Give the data again exactly, from its opening line through the line in which "(214, 256) = (147, 193): black" appears.

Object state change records
+ + +

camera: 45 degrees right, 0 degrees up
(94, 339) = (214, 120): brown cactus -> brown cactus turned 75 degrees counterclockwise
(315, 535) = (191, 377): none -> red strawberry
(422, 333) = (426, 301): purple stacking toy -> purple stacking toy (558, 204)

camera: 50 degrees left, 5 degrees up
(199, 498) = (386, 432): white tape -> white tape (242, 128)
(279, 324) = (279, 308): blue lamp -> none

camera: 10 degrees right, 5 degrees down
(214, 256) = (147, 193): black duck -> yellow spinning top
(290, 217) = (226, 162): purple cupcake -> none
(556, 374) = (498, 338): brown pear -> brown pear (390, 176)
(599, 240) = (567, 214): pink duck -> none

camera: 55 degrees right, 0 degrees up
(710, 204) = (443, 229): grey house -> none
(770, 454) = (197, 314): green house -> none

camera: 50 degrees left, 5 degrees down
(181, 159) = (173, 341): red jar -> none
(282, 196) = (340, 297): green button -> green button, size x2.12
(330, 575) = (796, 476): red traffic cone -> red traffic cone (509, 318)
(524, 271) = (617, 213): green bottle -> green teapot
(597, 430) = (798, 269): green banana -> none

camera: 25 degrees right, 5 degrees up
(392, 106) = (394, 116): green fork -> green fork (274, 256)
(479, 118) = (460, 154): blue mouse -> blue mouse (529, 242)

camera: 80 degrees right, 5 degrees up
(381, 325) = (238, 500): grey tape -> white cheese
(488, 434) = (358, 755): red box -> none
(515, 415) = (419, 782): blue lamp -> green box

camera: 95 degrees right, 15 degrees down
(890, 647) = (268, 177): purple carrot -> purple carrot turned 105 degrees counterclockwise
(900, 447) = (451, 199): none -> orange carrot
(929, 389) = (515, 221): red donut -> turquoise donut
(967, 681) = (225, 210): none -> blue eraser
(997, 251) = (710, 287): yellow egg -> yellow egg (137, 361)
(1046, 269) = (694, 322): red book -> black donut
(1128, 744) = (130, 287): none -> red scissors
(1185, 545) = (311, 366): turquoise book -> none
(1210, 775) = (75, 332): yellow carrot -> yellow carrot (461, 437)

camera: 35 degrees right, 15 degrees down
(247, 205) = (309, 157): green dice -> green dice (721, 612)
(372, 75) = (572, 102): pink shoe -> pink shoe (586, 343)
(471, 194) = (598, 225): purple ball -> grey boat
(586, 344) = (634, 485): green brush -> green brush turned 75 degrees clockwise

+ + +

> [RESULT FOR THIS EXERCISE]
camera: 45 degrees right, 0 degrees up
(94, 339) = (214, 120): brown cactus -> brown cactus turned 75 degrees counterclockwise
(315, 535) = (191, 377): none -> red strawberry
(422, 333) = (426, 301): purple stacking toy -> purple stacking toy (558, 204)

camera: 50 degrees left, 5 degrees up
(199, 498) = (386, 432): white tape -> white tape (242, 128)
(279, 324) = (279, 308): blue lamp -> none

camera: 10 degrees right, 5 degrees down
(214, 256) = (147, 193): black duck -> yellow spinning top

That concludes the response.